BEGIN
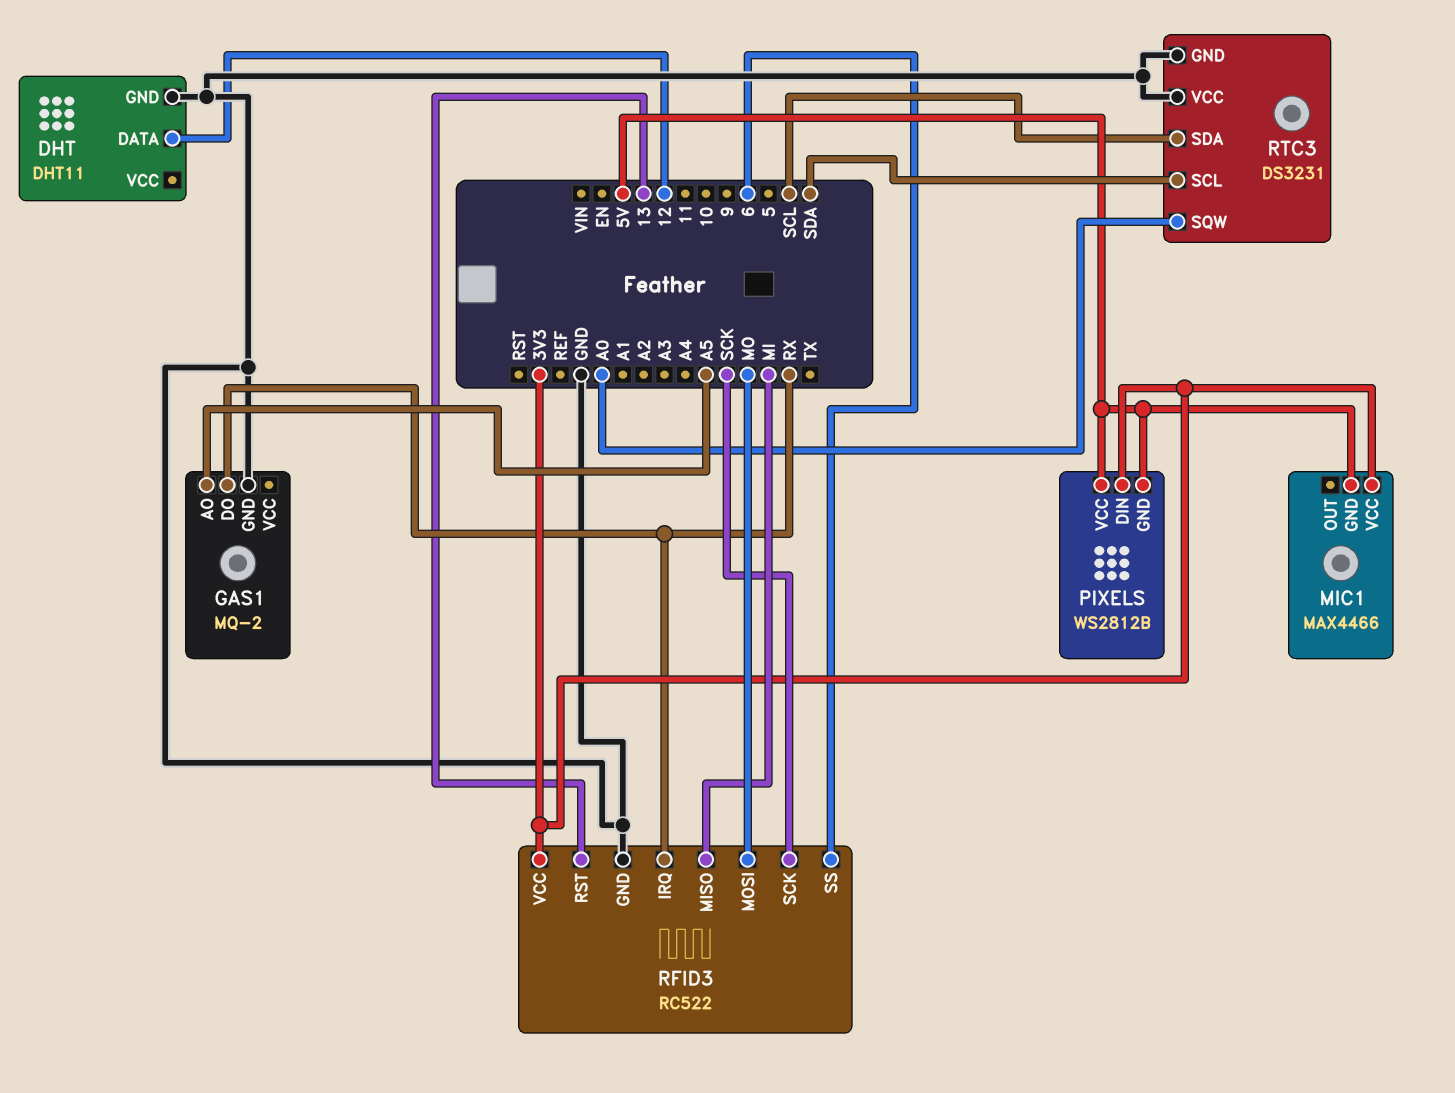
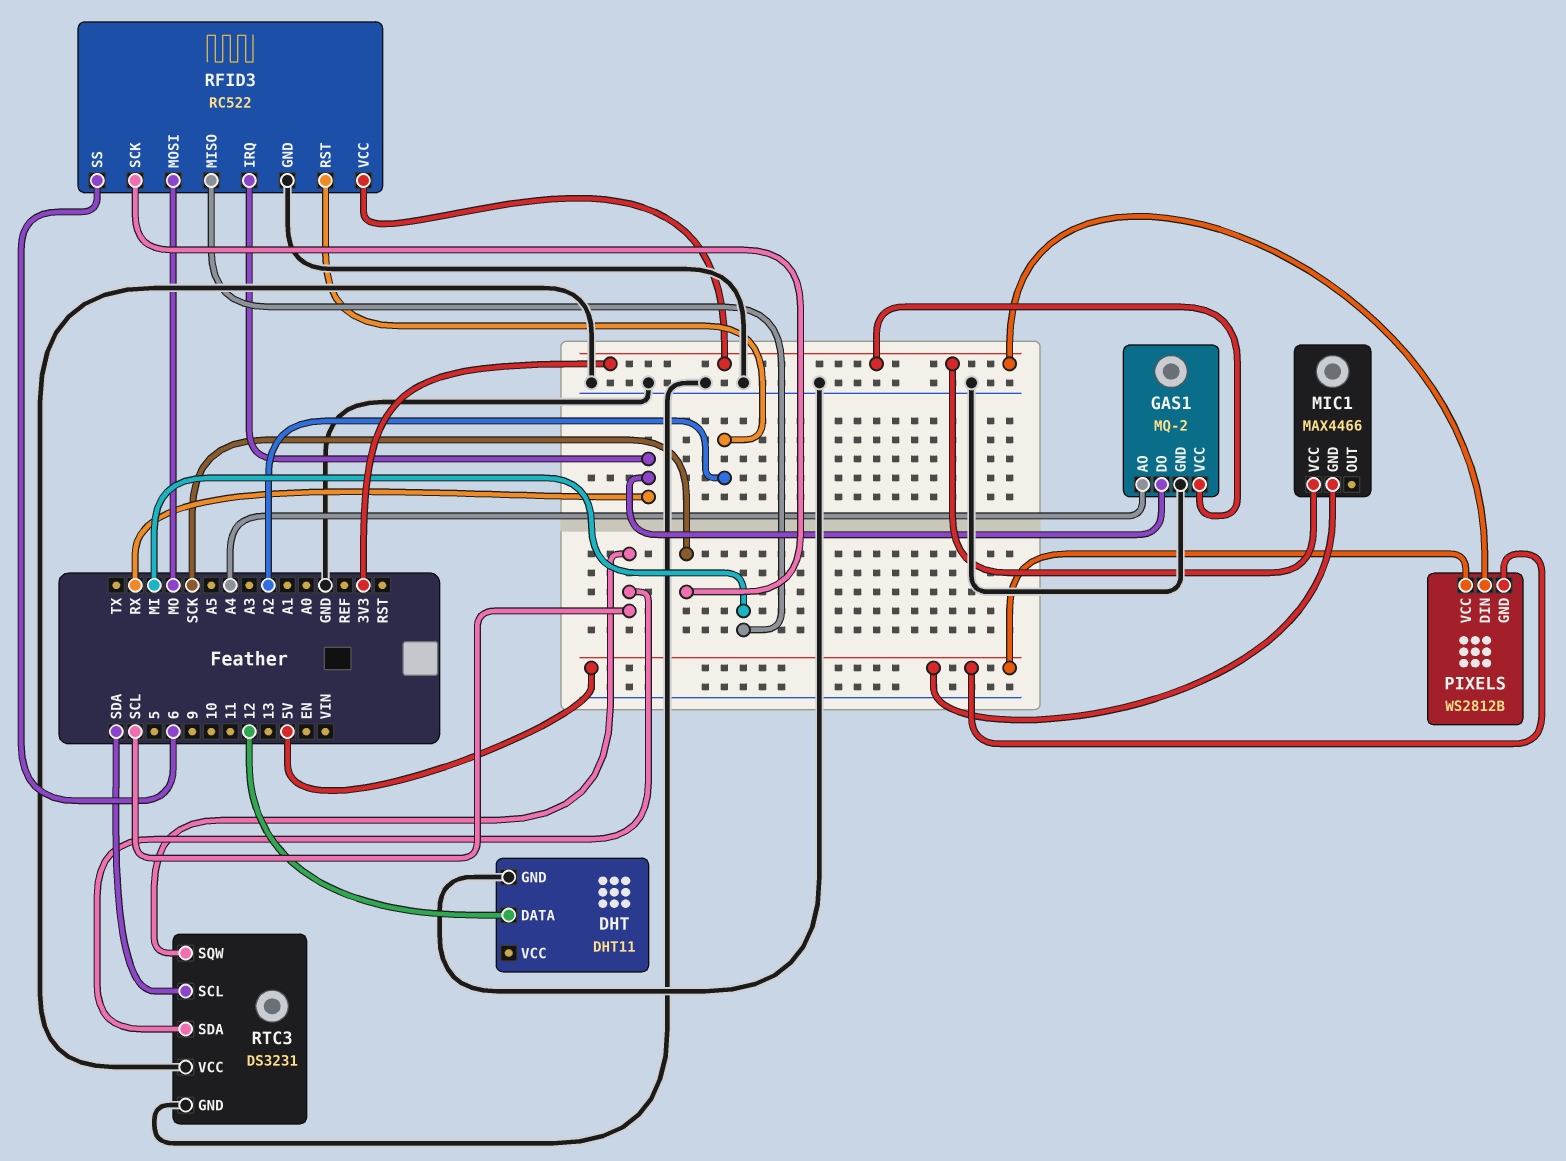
GAS1 pin AO: A5 -> A4
GAS1 pin VCC: none -> 3V3
RFID3 pin RST: 13 -> A2
RTC3 pin SQW: A0 -> SCL

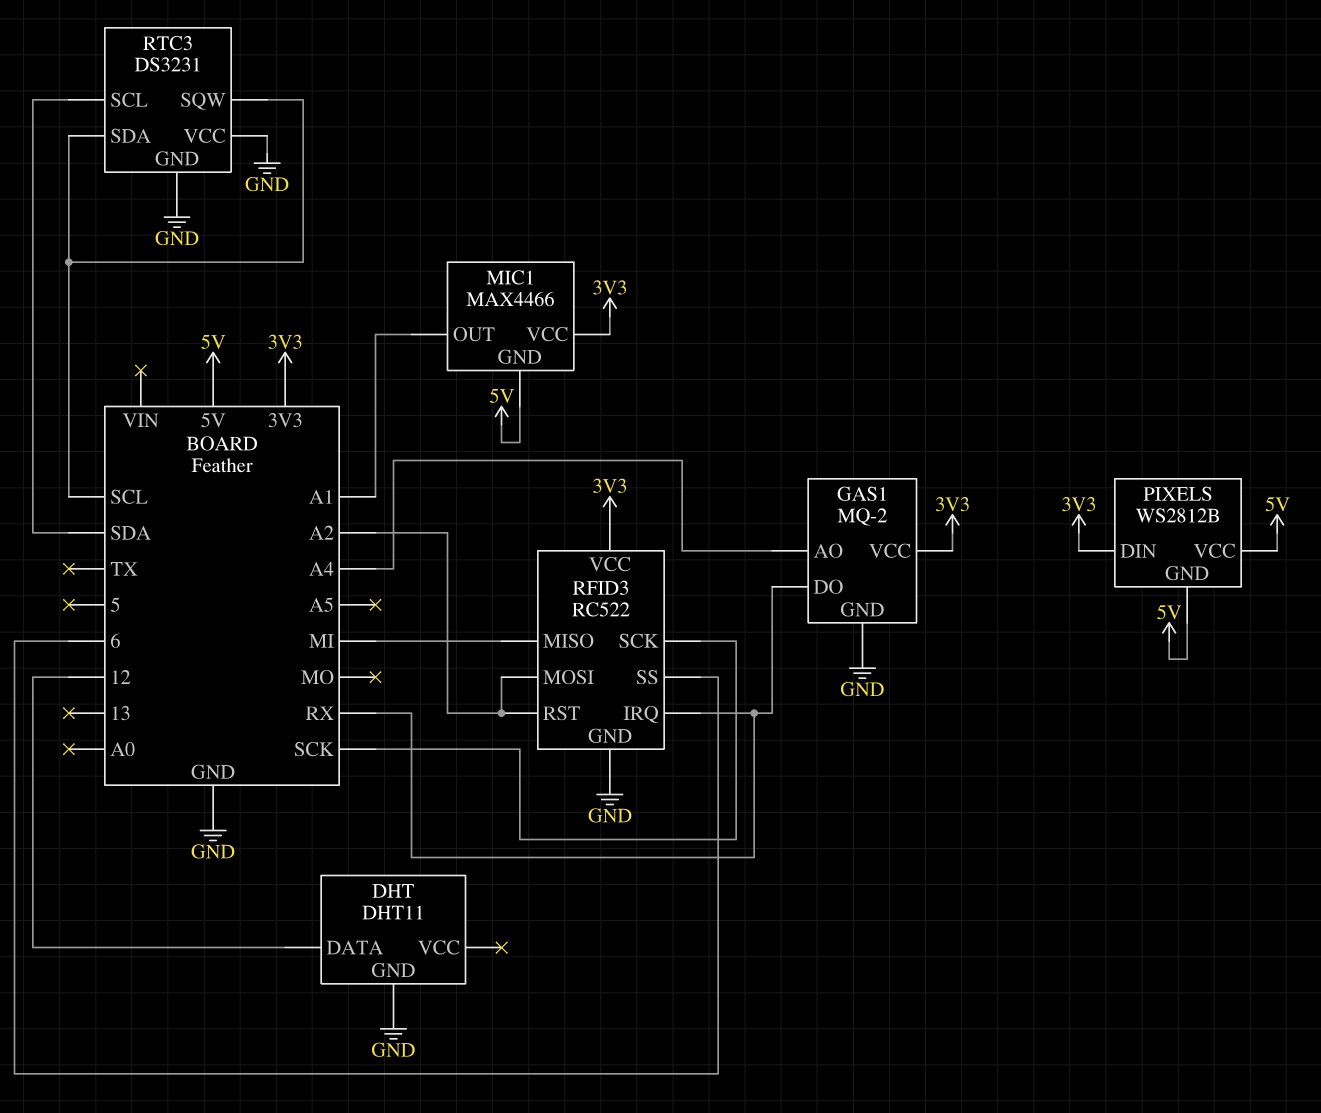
MIC1 pin OUT: none -> A1
RFID3 pin MOSI: MO -> A2

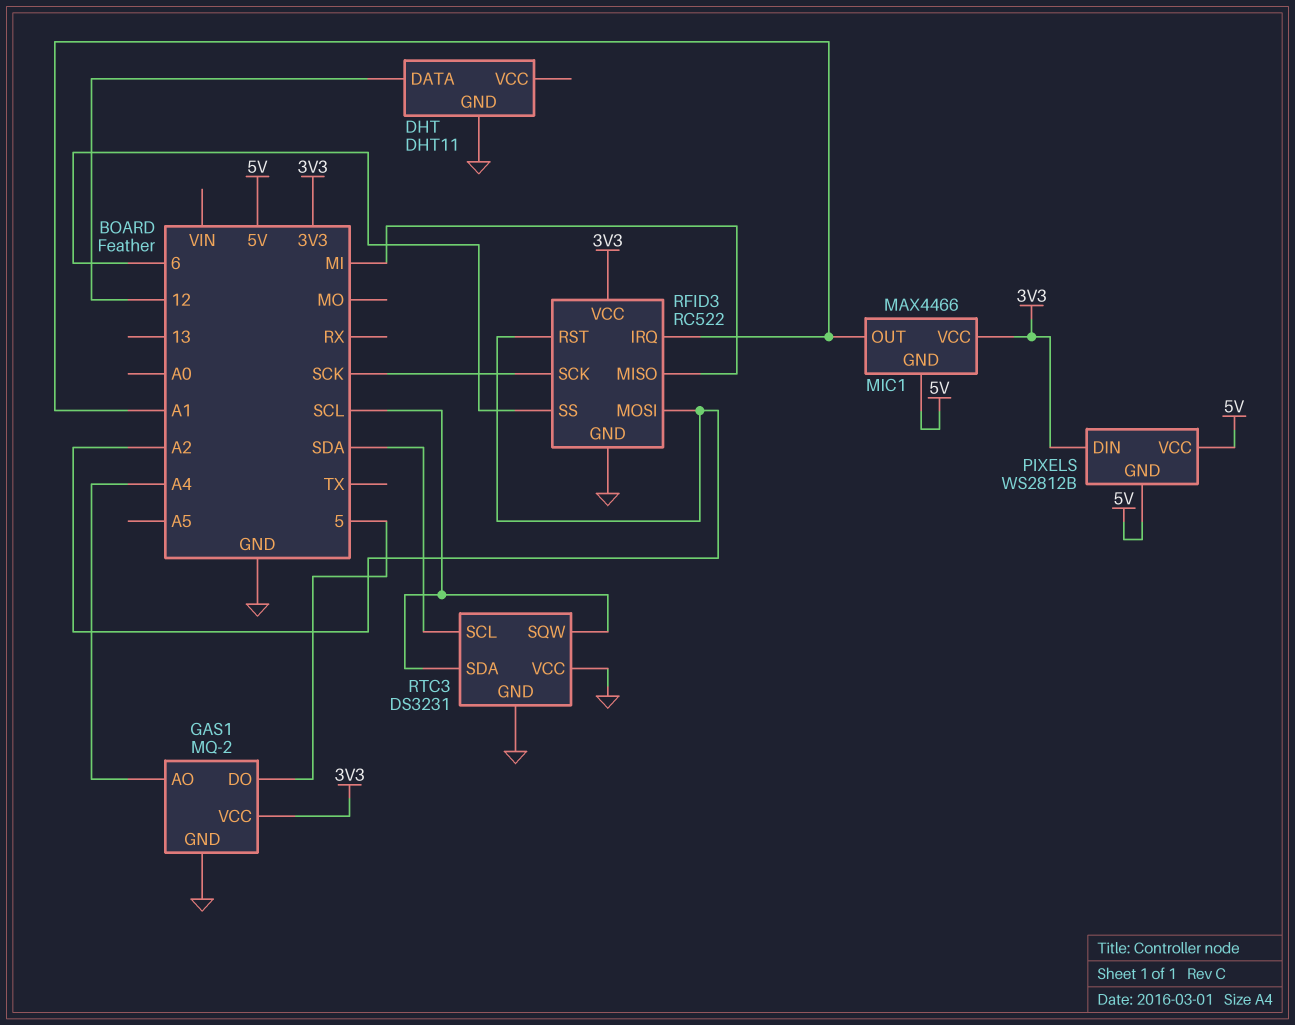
GAS1 pin DO: RX -> 5
RFID3 pin IRQ: RX -> A1

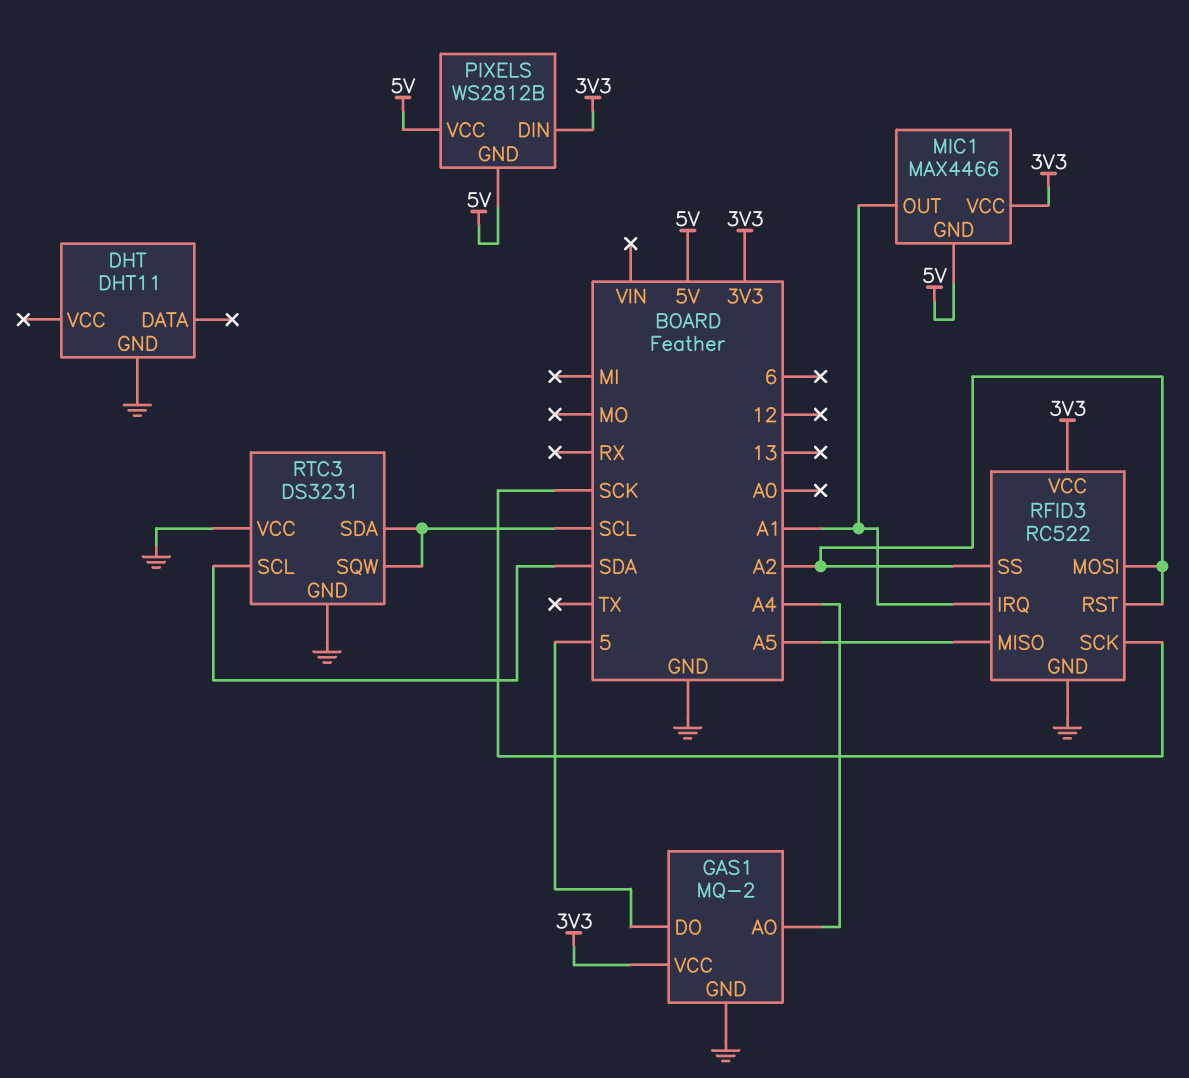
DHT pin DATA: 12 -> none
RFID3 pin MISO: MI -> A5
RFID3 pin SS: 6 -> A2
END
WHAT THE TASK REQUIRES ▸ Reproduce all the records verbatim, excluding images.

RESPONSE TO THE TASK ▸
GAS1 pin AO: A5 -> A4
GAS1 pin VCC: none -> 3V3
RFID3 pin RST: 13 -> A2
RTC3 pin SQW: A0 -> SCL

MIC1 pin OUT: none -> A1
RFID3 pin MOSI: MO -> A2

GAS1 pin DO: RX -> 5
RFID3 pin IRQ: RX -> A1

DHT pin DATA: 12 -> none
RFID3 pin MISO: MI -> A5
RFID3 pin SS: 6 -> A2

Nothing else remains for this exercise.